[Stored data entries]

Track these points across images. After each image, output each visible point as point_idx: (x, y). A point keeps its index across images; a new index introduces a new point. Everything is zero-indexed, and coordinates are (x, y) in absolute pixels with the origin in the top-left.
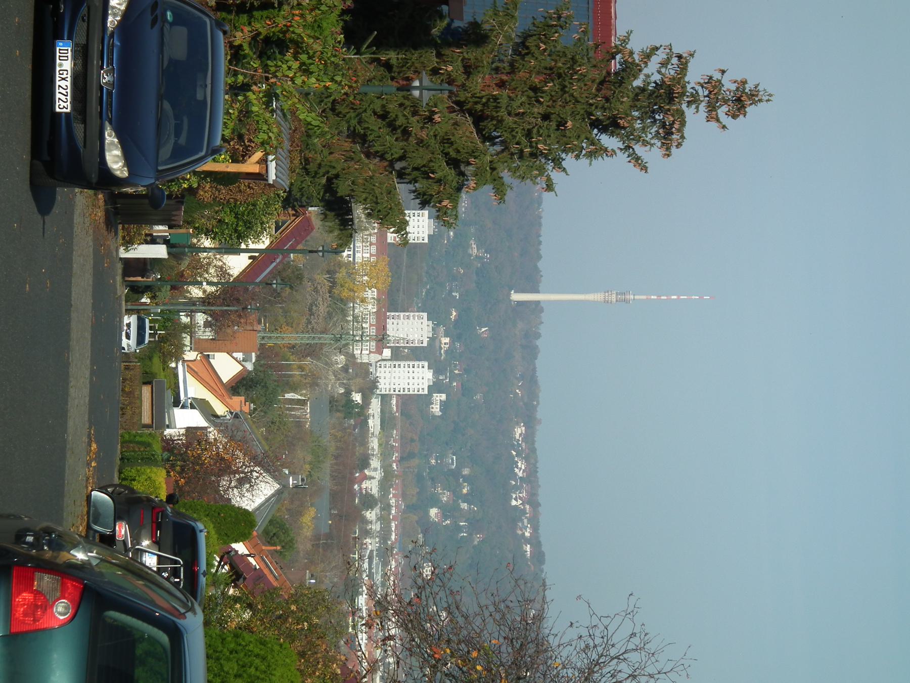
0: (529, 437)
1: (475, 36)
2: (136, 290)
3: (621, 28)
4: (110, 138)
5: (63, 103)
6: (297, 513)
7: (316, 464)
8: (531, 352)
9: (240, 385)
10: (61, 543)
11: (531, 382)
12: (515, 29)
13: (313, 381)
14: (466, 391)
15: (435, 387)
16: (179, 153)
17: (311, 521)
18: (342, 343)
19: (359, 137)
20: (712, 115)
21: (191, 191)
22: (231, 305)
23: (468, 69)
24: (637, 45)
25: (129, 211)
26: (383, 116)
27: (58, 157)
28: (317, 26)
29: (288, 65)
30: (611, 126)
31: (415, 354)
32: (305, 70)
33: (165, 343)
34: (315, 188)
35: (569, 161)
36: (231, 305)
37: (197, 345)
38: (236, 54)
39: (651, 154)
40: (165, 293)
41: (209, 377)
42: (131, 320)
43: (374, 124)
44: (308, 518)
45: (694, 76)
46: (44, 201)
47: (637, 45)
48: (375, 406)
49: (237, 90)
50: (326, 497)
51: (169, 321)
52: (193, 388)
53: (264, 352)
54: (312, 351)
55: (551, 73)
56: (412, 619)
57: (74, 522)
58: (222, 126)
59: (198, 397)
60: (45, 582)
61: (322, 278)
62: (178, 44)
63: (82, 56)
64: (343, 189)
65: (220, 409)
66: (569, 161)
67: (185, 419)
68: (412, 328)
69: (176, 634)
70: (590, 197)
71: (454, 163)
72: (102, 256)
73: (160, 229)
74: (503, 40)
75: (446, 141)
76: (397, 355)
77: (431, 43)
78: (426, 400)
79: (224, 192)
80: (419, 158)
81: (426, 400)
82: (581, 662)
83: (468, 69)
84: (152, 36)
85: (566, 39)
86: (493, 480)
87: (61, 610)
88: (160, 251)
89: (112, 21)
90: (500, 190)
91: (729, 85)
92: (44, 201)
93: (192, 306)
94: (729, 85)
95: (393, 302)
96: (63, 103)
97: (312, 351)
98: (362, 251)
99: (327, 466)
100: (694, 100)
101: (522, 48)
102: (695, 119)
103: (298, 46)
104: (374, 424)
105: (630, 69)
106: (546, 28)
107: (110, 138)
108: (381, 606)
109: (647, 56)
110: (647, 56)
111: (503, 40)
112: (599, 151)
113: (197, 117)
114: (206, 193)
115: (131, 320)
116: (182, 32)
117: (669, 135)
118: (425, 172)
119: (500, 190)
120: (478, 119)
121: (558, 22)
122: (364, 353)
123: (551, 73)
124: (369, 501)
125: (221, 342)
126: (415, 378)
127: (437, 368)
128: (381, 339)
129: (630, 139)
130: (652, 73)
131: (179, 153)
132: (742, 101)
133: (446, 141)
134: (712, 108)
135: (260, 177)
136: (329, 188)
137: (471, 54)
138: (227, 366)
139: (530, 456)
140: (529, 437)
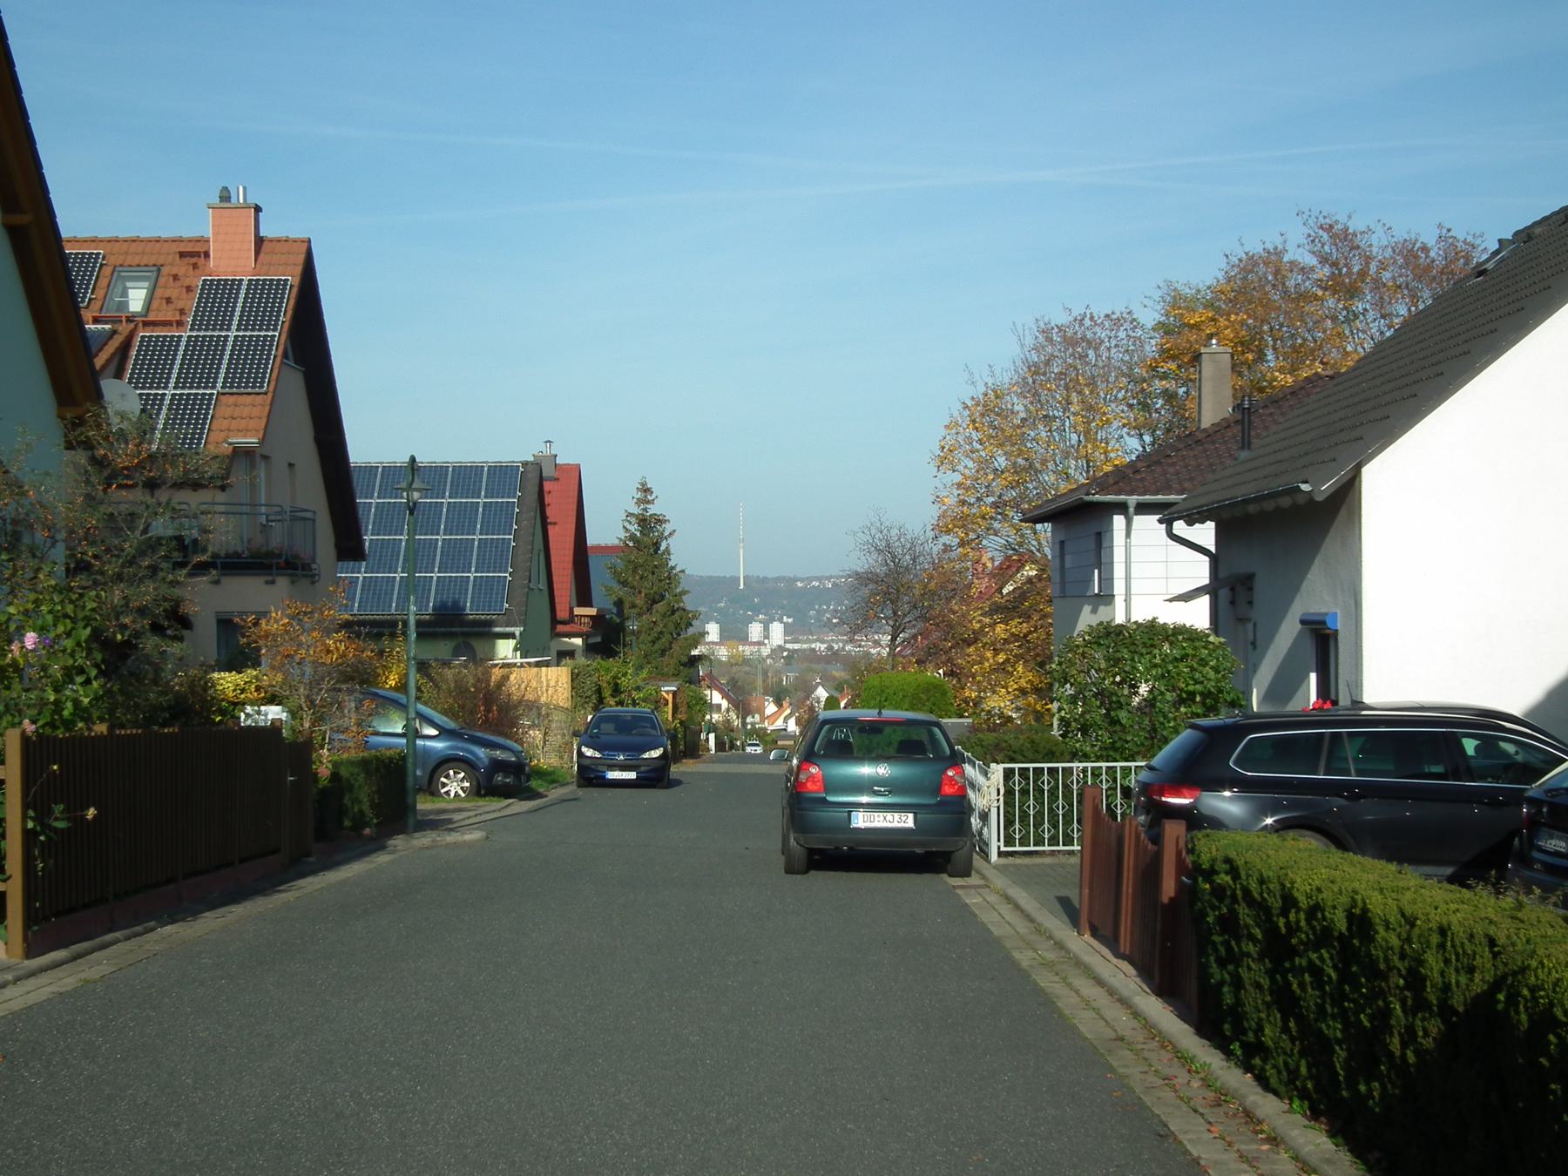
0: (802, 580)
1: (619, 603)
2: (732, 746)
3: (616, 542)
4: (646, 755)
5: (632, 775)
6: (834, 678)
7: (814, 671)
8: (765, 580)
9: (779, 703)
10: (790, 770)
11: (778, 579)
12: (617, 587)
13: (778, 672)
14: (782, 608)
15: (781, 621)
16: (654, 727)
17: (839, 673)
18: (762, 660)
19: (663, 652)
20: (652, 502)
21: (682, 723)
22: (743, 708)
23: (633, 606)
24: (623, 535)
25: (693, 749)
26: (654, 642)
27: (655, 778)
28: (608, 670)
29: (623, 682)
30: (657, 545)
31: (766, 629)
32: (625, 675)
33: (760, 735)
34: (685, 671)
35: (671, 563)
36: (743, 708)
37: (762, 721)
38: (620, 703)
39: (668, 528)
40: (734, 735)
41: (775, 716)
42: (749, 749)
43: (657, 646)
44: (837, 674)
45: (636, 510)
46: (678, 783)
47: (623, 535)
48: (789, 646)
49: (634, 704)
50: (829, 667)
51: (750, 734)
52: (779, 723)
53: (766, 693)
54: (765, 673)
55: (635, 571)
56: (856, 630)
57: (781, 769)
58: (645, 709)
59: (781, 720)
60: (803, 777)
61: (734, 669)
62: (608, 727)
63: (613, 767)
64: (685, 659)
65: (788, 711)
66: (671, 563)
67: (792, 726)
68: (755, 631)
69: (825, 722)
70: (686, 554)
71: (673, 612)
72: (713, 760)
73: (703, 736)
74: (621, 592)
75: (664, 616)
76: (767, 637)
77: (622, 623)
78: (786, 624)
79: (683, 709)
80: (671, 627)
81: (786, 624)
82: (875, 555)
83: (633, 606)
84: (604, 738)
85: (620, 564)
86: (820, 594)
87: (814, 770)
88: (712, 736)
89: (597, 755)
90: (684, 592)
91: (639, 495)
92: (678, 783)
93: (744, 724)
94: (639, 495)
95: (744, 639)
96: (632, 775)
97: (765, 673)
98: (723, 653)
99: (815, 666)
100: (645, 510)
101: (624, 583)
102: (653, 509)
103: (615, 677)
104: (796, 646)
105: (632, 537)
106: (616, 574)
107: (646, 755)
108: (851, 641)
109: (627, 530)
110: (627, 530)
111: (621, 592)
112: (667, 551)
113: (638, 720)
114: (683, 717)
115: (749, 749)
116: (603, 726)
117: (660, 521)
118: (677, 625)
119: (684, 592)
120: (655, 602)
121: (613, 568)
122: (766, 651)
123: (635, 571)
124: (830, 648)
125: (761, 711)
126: (777, 630)
127: (772, 620)
128: (759, 643)
129: (662, 537)
130: (634, 528)
131: (654, 727)
132: (646, 490)
133: (664, 616)
134: (648, 502)
135: (674, 694)
136: (684, 665)
137: (627, 605)
138: (771, 708)
139: (810, 579)
140: (802, 580)
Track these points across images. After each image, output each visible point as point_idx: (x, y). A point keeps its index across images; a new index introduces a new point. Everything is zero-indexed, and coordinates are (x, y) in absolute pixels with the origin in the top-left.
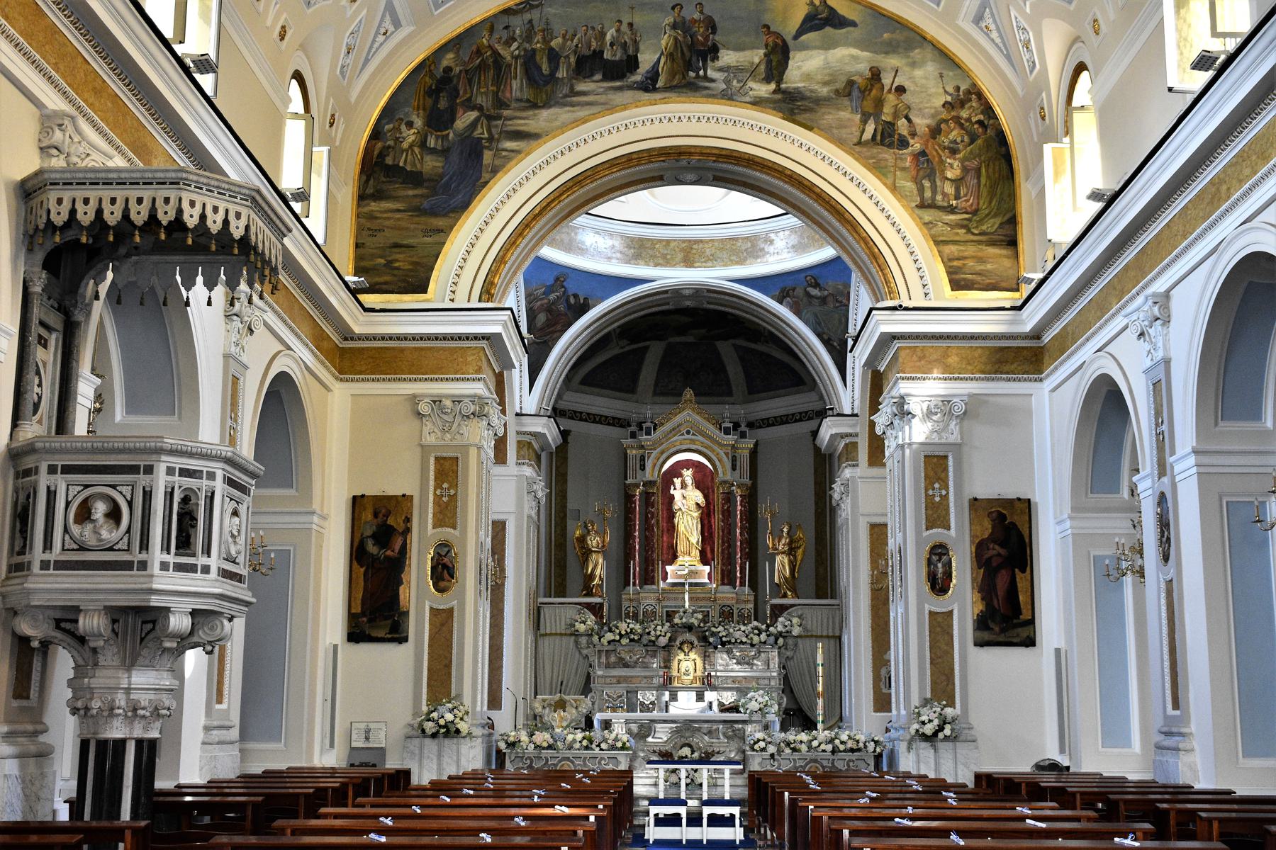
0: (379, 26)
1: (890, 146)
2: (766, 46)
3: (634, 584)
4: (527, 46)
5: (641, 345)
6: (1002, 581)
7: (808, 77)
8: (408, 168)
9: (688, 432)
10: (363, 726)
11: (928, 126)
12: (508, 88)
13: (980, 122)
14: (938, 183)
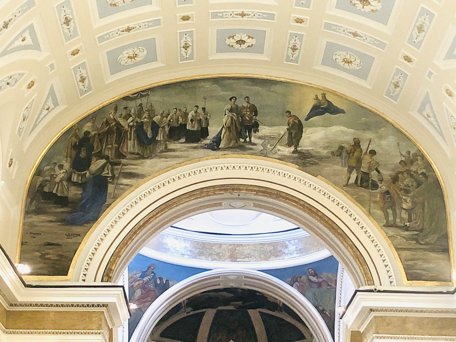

_PROBLEM REQUIREMENTS:_ Copy the entries above word for word, from their beginning through the line containing "63: (82, 56)", including both ends. Leave the pictures out of your copy.

_EXERCISE OUTPUT:_
Track these points across images. After each image, output each visible point as point_idx: (x, y). A point keeps its index across images; a new index introduces a new point. Everything is zero-indexed, and coordinates are (x, y) in absolute pixels with the origin in the top-left.
0: (529, 437)
1: (475, 36)
2: (136, 290)
3: (621, 28)
4: (110, 138)
5: (63, 103)
6: (297, 513)
7: (316, 464)
8: (531, 352)
9: (240, 385)
10: (61, 543)
11: (531, 382)
12: (515, 29)
13: (313, 381)
14: (466, 391)
15: (435, 387)
16: (179, 153)
17: (311, 521)
18: (342, 343)
19: (359, 137)
20: (712, 115)
21: (191, 191)
22: (231, 305)
23: (468, 69)
24: (637, 45)
25: (129, 211)
26: (383, 116)
27: (58, 157)
28: (317, 26)
29: (288, 65)
30: (611, 126)
31: (415, 354)
32: (305, 70)
33: (165, 343)
34: (315, 188)
35: (569, 161)
36: (231, 305)
37: (197, 345)
38: (236, 54)
39: (651, 154)
40: (165, 293)
41: (209, 377)
42: (131, 320)
43: (374, 124)
44: (308, 518)
45: (694, 76)
46: (44, 201)
47: (637, 45)
48: (375, 406)
49: (237, 90)
50: (326, 497)
51: (169, 321)
52: (193, 388)
53: (264, 352)
54: (312, 351)
55: (551, 73)
56: (412, 619)
57: (74, 522)
58: (222, 126)
59: (198, 397)
60: (45, 582)
61: (322, 278)
62: (178, 44)
63: (82, 56)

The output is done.